======== Material for the task ========

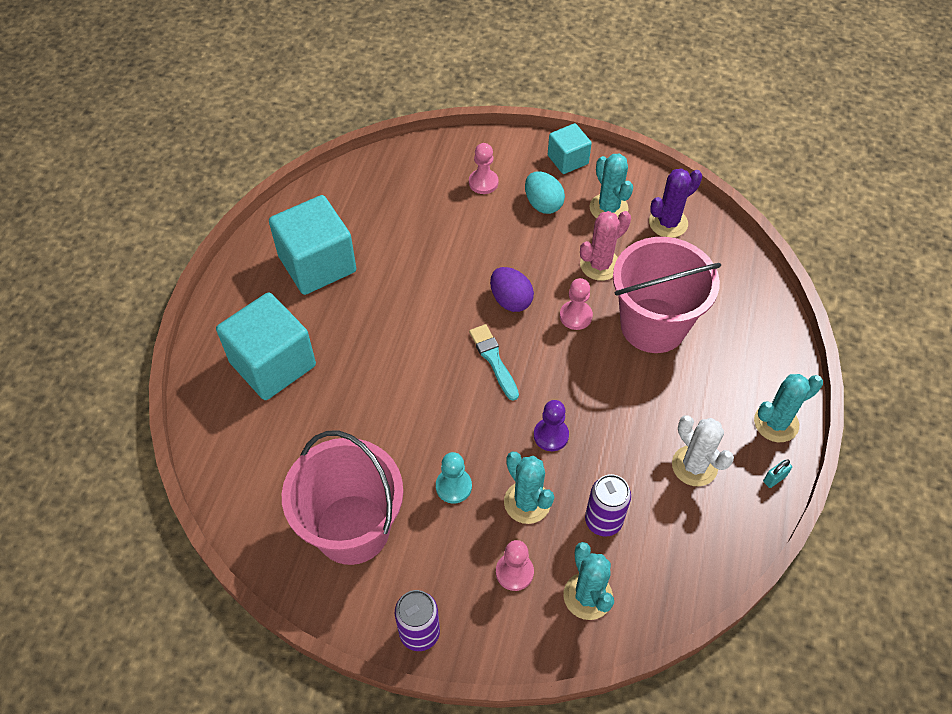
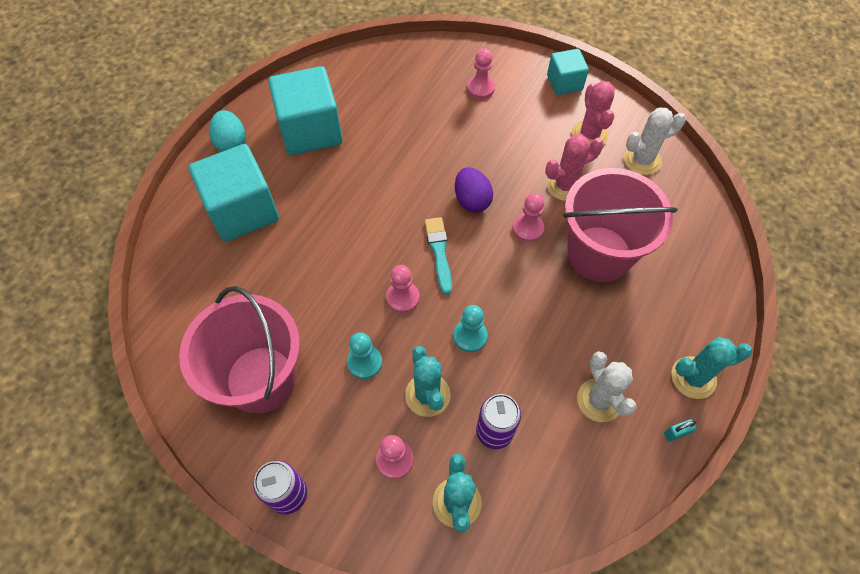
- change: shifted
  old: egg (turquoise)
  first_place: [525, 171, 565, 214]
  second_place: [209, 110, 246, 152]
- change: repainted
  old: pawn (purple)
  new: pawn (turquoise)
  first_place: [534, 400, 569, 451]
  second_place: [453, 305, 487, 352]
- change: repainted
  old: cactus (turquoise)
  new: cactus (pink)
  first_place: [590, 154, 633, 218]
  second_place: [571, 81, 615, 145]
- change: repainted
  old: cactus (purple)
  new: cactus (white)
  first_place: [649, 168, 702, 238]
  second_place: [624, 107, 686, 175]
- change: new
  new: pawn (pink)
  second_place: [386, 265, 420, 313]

========

What to do -
Of the entries above, repeat exactly the lines from the line with "second_place: [209, 110, 246, 152]" through the line with "second_place: [571, 81, 615, 145]", both of them included.

Completed exercise -
  second_place: [209, 110, 246, 152]
- change: repainted
  old: pawn (purple)
  new: pawn (turquoise)
  first_place: [534, 400, 569, 451]
  second_place: [453, 305, 487, 352]
- change: repainted
  old: cactus (turquoise)
  new: cactus (pink)
  first_place: [590, 154, 633, 218]
  second_place: [571, 81, 615, 145]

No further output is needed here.